*** Opening Recorded data ***

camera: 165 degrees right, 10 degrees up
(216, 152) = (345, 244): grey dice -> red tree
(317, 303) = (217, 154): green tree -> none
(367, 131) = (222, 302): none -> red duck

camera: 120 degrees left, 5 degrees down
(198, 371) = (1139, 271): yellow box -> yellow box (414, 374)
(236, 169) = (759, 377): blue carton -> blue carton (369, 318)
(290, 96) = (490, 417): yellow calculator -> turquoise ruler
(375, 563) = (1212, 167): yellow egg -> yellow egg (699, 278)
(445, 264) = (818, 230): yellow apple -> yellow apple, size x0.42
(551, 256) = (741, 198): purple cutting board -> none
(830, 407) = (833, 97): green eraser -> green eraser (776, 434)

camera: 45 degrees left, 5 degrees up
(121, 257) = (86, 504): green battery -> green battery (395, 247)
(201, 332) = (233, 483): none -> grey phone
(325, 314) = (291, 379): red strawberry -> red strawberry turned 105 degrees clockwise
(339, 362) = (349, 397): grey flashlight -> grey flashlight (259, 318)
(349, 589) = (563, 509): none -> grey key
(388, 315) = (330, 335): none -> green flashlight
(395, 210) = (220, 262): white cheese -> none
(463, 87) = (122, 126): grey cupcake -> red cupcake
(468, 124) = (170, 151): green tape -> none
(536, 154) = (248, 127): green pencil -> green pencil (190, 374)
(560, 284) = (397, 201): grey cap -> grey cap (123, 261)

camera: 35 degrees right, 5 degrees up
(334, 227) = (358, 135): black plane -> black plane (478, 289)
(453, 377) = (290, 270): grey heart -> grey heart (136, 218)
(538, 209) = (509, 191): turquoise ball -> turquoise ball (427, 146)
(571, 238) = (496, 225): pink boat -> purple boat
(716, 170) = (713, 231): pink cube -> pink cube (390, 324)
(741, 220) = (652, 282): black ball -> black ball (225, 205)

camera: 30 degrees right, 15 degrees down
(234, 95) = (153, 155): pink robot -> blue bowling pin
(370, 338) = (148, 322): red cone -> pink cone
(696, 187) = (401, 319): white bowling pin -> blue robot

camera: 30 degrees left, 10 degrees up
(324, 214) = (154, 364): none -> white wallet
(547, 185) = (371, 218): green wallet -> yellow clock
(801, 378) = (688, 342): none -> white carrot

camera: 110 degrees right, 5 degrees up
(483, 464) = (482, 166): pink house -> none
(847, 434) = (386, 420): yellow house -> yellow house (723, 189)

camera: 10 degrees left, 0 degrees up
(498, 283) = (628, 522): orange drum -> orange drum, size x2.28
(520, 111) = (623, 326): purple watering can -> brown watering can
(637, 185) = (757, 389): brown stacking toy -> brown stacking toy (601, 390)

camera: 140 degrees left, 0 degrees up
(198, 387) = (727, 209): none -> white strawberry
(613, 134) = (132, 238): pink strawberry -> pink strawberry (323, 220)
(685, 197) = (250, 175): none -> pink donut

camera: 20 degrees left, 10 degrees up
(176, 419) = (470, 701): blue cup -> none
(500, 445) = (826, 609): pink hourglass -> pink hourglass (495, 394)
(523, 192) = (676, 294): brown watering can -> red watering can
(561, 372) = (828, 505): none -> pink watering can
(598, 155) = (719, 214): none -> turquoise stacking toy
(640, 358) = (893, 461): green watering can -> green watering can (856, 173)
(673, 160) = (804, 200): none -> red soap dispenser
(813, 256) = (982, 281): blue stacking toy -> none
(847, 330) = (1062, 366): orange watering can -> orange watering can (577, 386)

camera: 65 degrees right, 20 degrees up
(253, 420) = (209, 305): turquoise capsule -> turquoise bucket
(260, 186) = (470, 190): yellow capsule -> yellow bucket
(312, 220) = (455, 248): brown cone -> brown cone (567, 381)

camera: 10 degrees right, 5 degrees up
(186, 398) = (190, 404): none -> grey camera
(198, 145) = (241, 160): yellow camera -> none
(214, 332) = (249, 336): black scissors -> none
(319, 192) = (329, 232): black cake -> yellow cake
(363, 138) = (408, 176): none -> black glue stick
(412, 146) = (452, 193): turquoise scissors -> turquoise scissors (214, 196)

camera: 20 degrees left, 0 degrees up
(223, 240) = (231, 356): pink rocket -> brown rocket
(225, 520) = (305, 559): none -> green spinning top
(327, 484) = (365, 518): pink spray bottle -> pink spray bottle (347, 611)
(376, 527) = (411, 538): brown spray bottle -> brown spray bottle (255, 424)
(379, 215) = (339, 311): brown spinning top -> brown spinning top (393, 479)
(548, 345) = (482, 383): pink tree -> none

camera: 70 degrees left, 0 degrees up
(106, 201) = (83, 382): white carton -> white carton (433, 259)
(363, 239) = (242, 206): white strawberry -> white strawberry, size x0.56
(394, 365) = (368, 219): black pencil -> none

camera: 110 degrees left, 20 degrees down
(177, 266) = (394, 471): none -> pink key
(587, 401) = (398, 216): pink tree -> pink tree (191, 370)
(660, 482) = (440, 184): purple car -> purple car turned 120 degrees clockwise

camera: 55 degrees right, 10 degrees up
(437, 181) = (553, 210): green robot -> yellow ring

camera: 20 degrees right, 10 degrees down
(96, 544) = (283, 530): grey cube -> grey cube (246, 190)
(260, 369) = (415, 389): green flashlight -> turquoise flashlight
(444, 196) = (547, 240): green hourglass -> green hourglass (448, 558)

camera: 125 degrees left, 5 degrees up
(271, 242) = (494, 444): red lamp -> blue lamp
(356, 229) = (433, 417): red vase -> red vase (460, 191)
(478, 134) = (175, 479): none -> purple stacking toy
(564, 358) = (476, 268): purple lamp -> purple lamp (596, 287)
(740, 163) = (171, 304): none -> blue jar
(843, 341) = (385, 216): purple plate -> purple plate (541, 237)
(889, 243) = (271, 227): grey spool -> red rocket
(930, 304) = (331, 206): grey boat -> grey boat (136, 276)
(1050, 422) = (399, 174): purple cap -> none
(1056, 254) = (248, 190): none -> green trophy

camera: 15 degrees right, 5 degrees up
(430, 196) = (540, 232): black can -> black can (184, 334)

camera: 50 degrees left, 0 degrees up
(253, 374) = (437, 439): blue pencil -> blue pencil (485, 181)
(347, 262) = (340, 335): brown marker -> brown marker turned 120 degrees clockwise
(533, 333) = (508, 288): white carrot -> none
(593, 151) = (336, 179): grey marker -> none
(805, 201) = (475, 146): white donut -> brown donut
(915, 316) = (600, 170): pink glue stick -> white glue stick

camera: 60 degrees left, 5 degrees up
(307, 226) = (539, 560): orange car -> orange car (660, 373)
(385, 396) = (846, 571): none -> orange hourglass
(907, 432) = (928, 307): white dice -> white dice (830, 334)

*** Closing Recorded data ***

Every record in the listing above is to be copied exactly.

camera: 165 degrees right, 10 degrees up
(216, 152) = (345, 244): grey dice -> red tree
(317, 303) = (217, 154): green tree -> none
(367, 131) = (222, 302): none -> red duck

camera: 120 degrees left, 5 degrees down
(198, 371) = (1139, 271): yellow box -> yellow box (414, 374)
(236, 169) = (759, 377): blue carton -> blue carton (369, 318)
(290, 96) = (490, 417): yellow calculator -> turquoise ruler
(375, 563) = (1212, 167): yellow egg -> yellow egg (699, 278)
(445, 264) = (818, 230): yellow apple -> yellow apple, size x0.42
(551, 256) = (741, 198): purple cutting board -> none
(830, 407) = (833, 97): green eraser -> green eraser (776, 434)

camera: 45 degrees left, 5 degrees up
(121, 257) = (86, 504): green battery -> green battery (395, 247)
(201, 332) = (233, 483): none -> grey phone
(325, 314) = (291, 379): red strawberry -> red strawberry turned 105 degrees clockwise
(339, 362) = (349, 397): grey flashlight -> grey flashlight (259, 318)
(349, 589) = (563, 509): none -> grey key
(388, 315) = (330, 335): none -> green flashlight
(395, 210) = (220, 262): white cheese -> none
(463, 87) = (122, 126): grey cupcake -> red cupcake
(468, 124) = (170, 151): green tape -> none
(536, 154) = (248, 127): green pencil -> green pencil (190, 374)
(560, 284) = (397, 201): grey cap -> grey cap (123, 261)

camera: 35 degrees right, 5 degrees up
(334, 227) = (358, 135): black plane -> black plane (478, 289)
(453, 377) = (290, 270): grey heart -> grey heart (136, 218)
(538, 209) = (509, 191): turquoise ball -> turquoise ball (427, 146)
(571, 238) = (496, 225): pink boat -> purple boat
(716, 170) = (713, 231): pink cube -> pink cube (390, 324)
(741, 220) = (652, 282): black ball -> black ball (225, 205)

camera: 30 degrees right, 15 degrees down
(234, 95) = (153, 155): pink robot -> blue bowling pin
(370, 338) = (148, 322): red cone -> pink cone
(696, 187) = (401, 319): white bowling pin -> blue robot

camera: 30 degrees left, 10 degrees up
(324, 214) = (154, 364): none -> white wallet
(547, 185) = (371, 218): green wallet -> yellow clock
(801, 378) = (688, 342): none -> white carrot

camera: 110 degrees right, 5 degrees up
(483, 464) = (482, 166): pink house -> none
(847, 434) = (386, 420): yellow house -> yellow house (723, 189)

camera: 10 degrees left, 0 degrees up
(498, 283) = (628, 522): orange drum -> orange drum, size x2.28
(520, 111) = (623, 326): purple watering can -> brown watering can
(637, 185) = (757, 389): brown stacking toy -> brown stacking toy (601, 390)

camera: 140 degrees left, 0 degrees up
(198, 387) = (727, 209): none -> white strawberry
(613, 134) = (132, 238): pink strawberry -> pink strawberry (323, 220)
(685, 197) = (250, 175): none -> pink donut

camera: 20 degrees left, 10 degrees up
(176, 419) = (470, 701): blue cup -> none
(500, 445) = (826, 609): pink hourglass -> pink hourglass (495, 394)
(523, 192) = (676, 294): brown watering can -> red watering can
(561, 372) = (828, 505): none -> pink watering can
(598, 155) = (719, 214): none -> turquoise stacking toy
(640, 358) = (893, 461): green watering can -> green watering can (856, 173)
(673, 160) = (804, 200): none -> red soap dispenser
(813, 256) = (982, 281): blue stacking toy -> none
(847, 330) = (1062, 366): orange watering can -> orange watering can (577, 386)

camera: 65 degrees right, 20 degrees up
(253, 420) = (209, 305): turquoise capsule -> turquoise bucket
(260, 186) = (470, 190): yellow capsule -> yellow bucket
(312, 220) = (455, 248): brown cone -> brown cone (567, 381)

camera: 10 degrees right, 5 degrees up
(186, 398) = (190, 404): none -> grey camera
(198, 145) = (241, 160): yellow camera -> none
(214, 332) = (249, 336): black scissors -> none
(319, 192) = (329, 232): black cake -> yellow cake
(363, 138) = (408, 176): none -> black glue stick
(412, 146) = (452, 193): turquoise scissors -> turquoise scissors (214, 196)

camera: 20 degrees left, 0 degrees up
(223, 240) = (231, 356): pink rocket -> brown rocket
(225, 520) = (305, 559): none -> green spinning top
(327, 484) = (365, 518): pink spray bottle -> pink spray bottle (347, 611)
(376, 527) = (411, 538): brown spray bottle -> brown spray bottle (255, 424)
(379, 215) = (339, 311): brown spinning top -> brown spinning top (393, 479)
(548, 345) = (482, 383): pink tree -> none

camera: 70 degrees left, 0 degrees up
(106, 201) = (83, 382): white carton -> white carton (433, 259)
(363, 239) = (242, 206): white strawberry -> white strawberry, size x0.56
(394, 365) = (368, 219): black pencil -> none

camera: 110 degrees left, 20 degrees down
(177, 266) = (394, 471): none -> pink key
(587, 401) = (398, 216): pink tree -> pink tree (191, 370)
(660, 482) = (440, 184): purple car -> purple car turned 120 degrees clockwise

camera: 55 degrees right, 10 degrees up
(437, 181) = (553, 210): green robot -> yellow ring

camera: 20 degrees right, 10 degrees down
(96, 544) = (283, 530): grey cube -> grey cube (246, 190)
(260, 369) = (415, 389): green flashlight -> turquoise flashlight
(444, 196) = (547, 240): green hourglass -> green hourglass (448, 558)

camera: 125 degrees left, 5 degrees up
(271, 242) = (494, 444): red lamp -> blue lamp
(356, 229) = (433, 417): red vase -> red vase (460, 191)
(478, 134) = (175, 479): none -> purple stacking toy
(564, 358) = (476, 268): purple lamp -> purple lamp (596, 287)
(740, 163) = (171, 304): none -> blue jar
(843, 341) = (385, 216): purple plate -> purple plate (541, 237)
(889, 243) = (271, 227): grey spool -> red rocket
(930, 304) = (331, 206): grey boat -> grey boat (136, 276)
(1050, 422) = (399, 174): purple cap -> none
(1056, 254) = (248, 190): none -> green trophy

camera: 15 degrees right, 5 degrees up
(430, 196) = (540, 232): black can -> black can (184, 334)

camera: 50 degrees left, 0 degrees up
(253, 374) = (437, 439): blue pencil -> blue pencil (485, 181)
(347, 262) = (340, 335): brown marker -> brown marker turned 120 degrees clockwise
(533, 333) = (508, 288): white carrot -> none
(593, 151) = (336, 179): grey marker -> none
(805, 201) = (475, 146): white donut -> brown donut
(915, 316) = (600, 170): pink glue stick -> white glue stick

camera: 60 degrees left, 5 degrees up
(307, 226) = (539, 560): orange car -> orange car (660, 373)
(385, 396) = (846, 571): none -> orange hourglass
(907, 432) = (928, 307): white dice -> white dice (830, 334)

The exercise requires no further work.